AIM OF THE TASK:
Scan the listing for the word "DGND" and report every line that contains it.
*** INPUT DATA ***
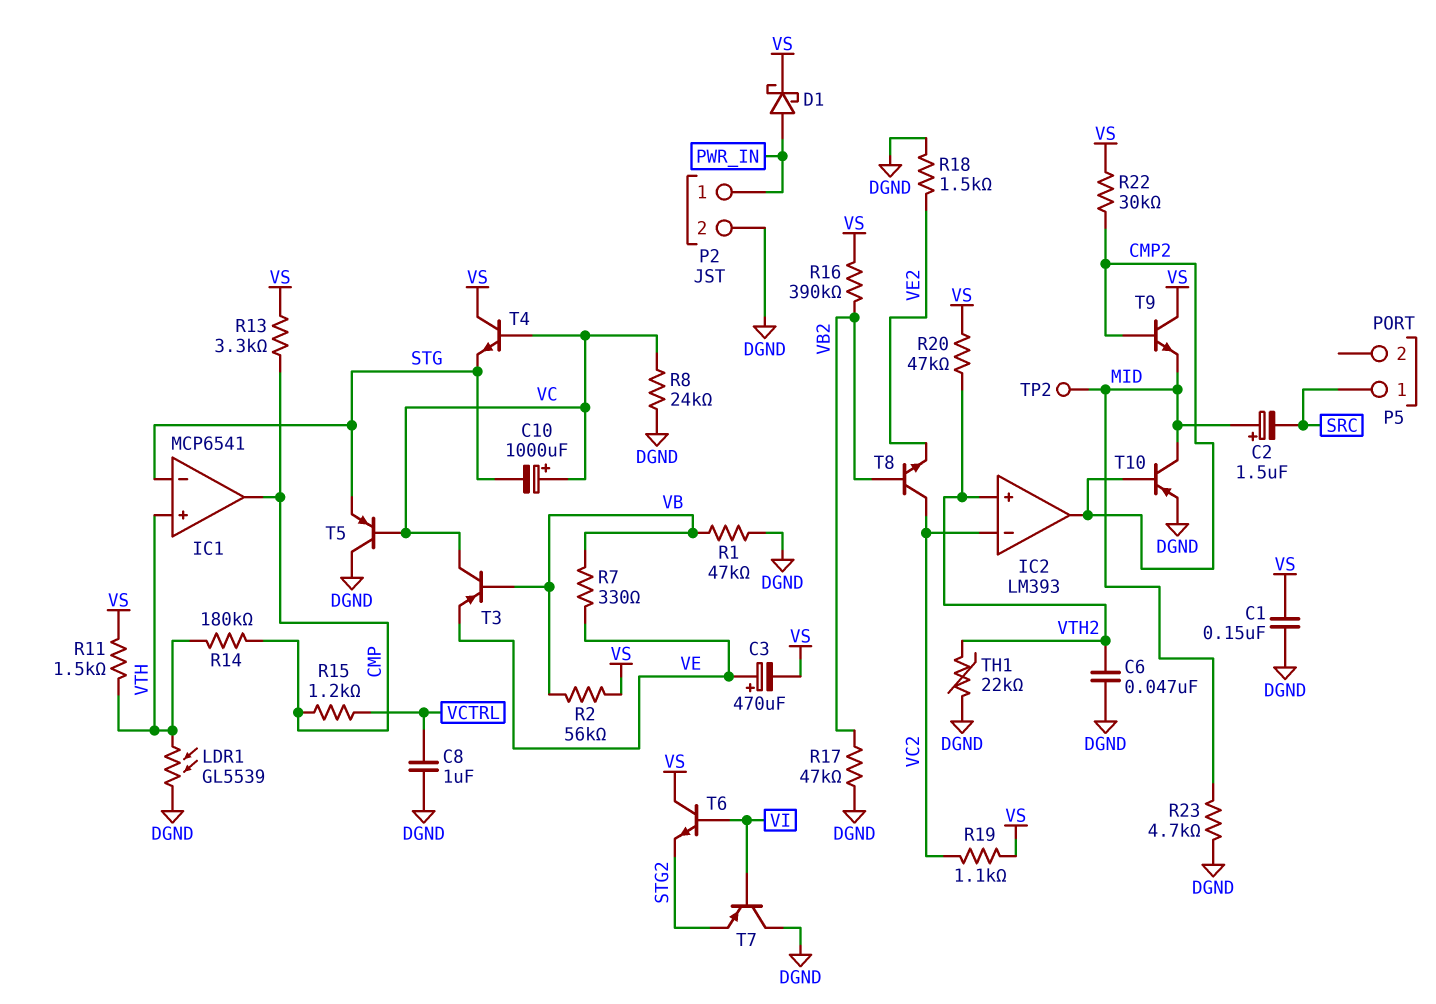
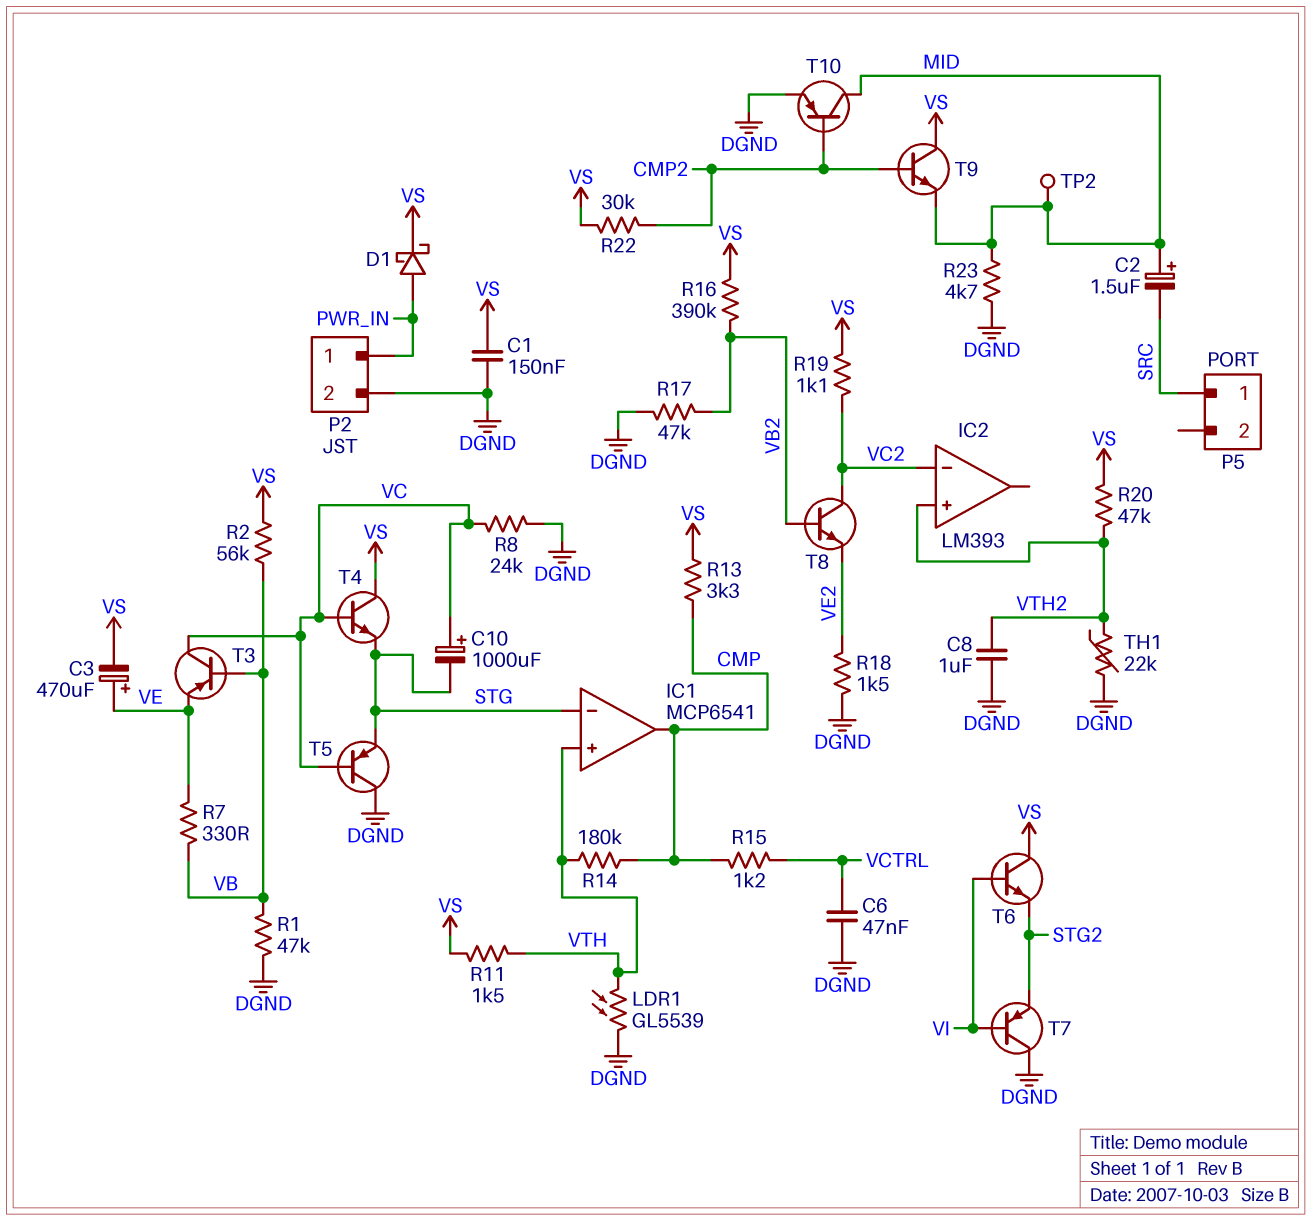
C6: 47nF (DGND, VTH2) -> 47nF (DGND, VCTRL)
C8: 1uF (DGND, VCTRL) -> 1uF (DGND, VTH2)
IC2 pin out: CMP2 -> none

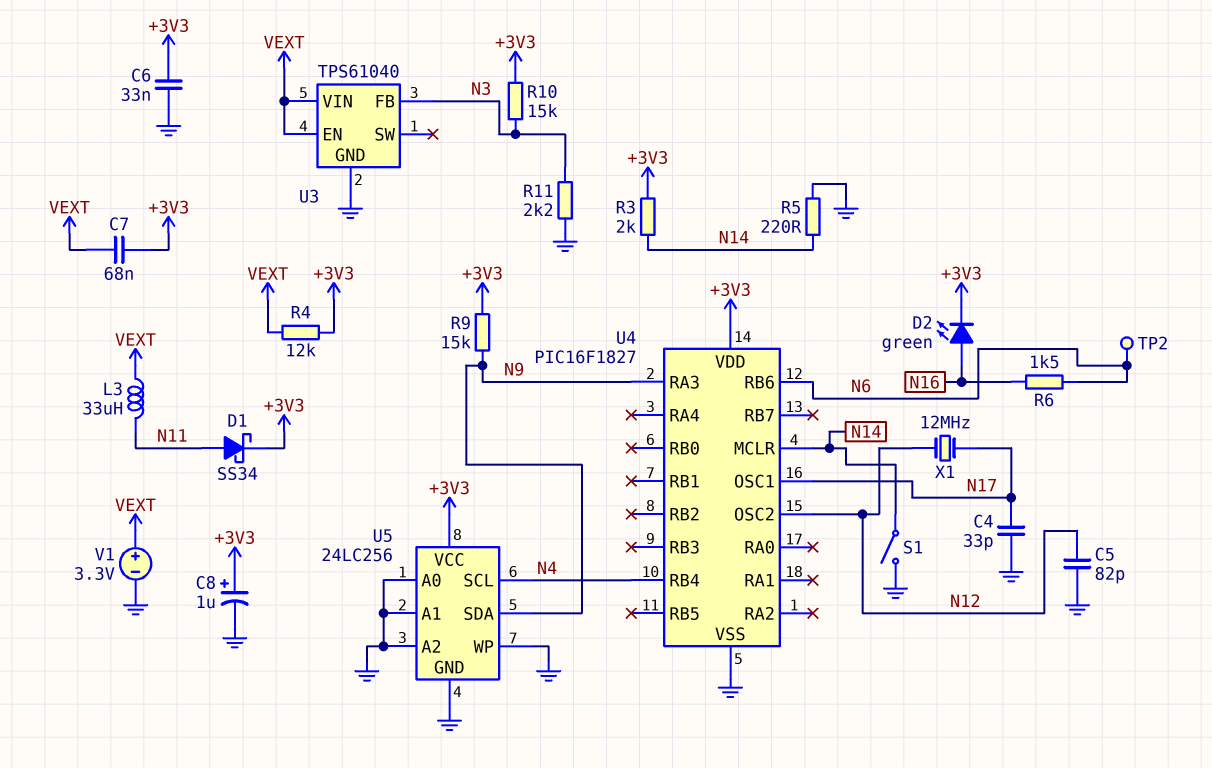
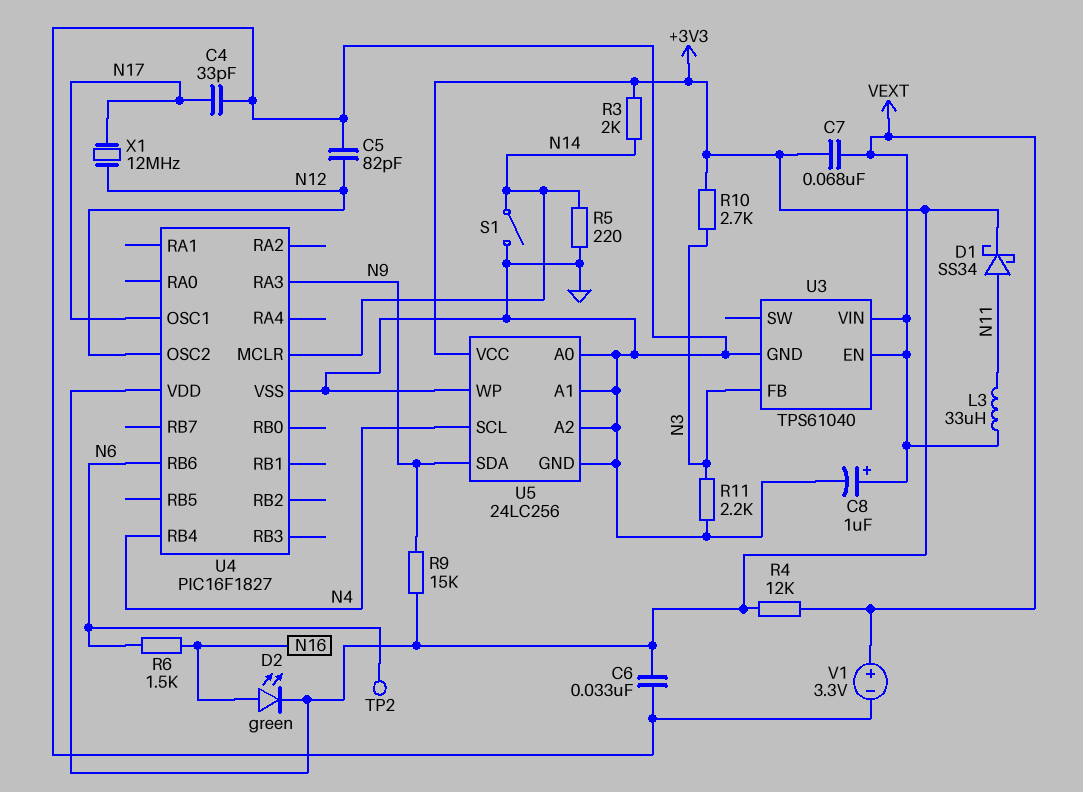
C8: 1uF (plus +3V3, minus GND) -> 1uF (plus VEXT, minus GND)
R10: 15k (+3V3, N3) -> 2.7k (+3V3, N3)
***
SOLUTION TO THIS EXERCISE:
C6: 47nF (DGND, VTH2) -> 47nF (DGND, VCTRL)
C8: 1uF (DGND, VCTRL) -> 1uF (DGND, VTH2)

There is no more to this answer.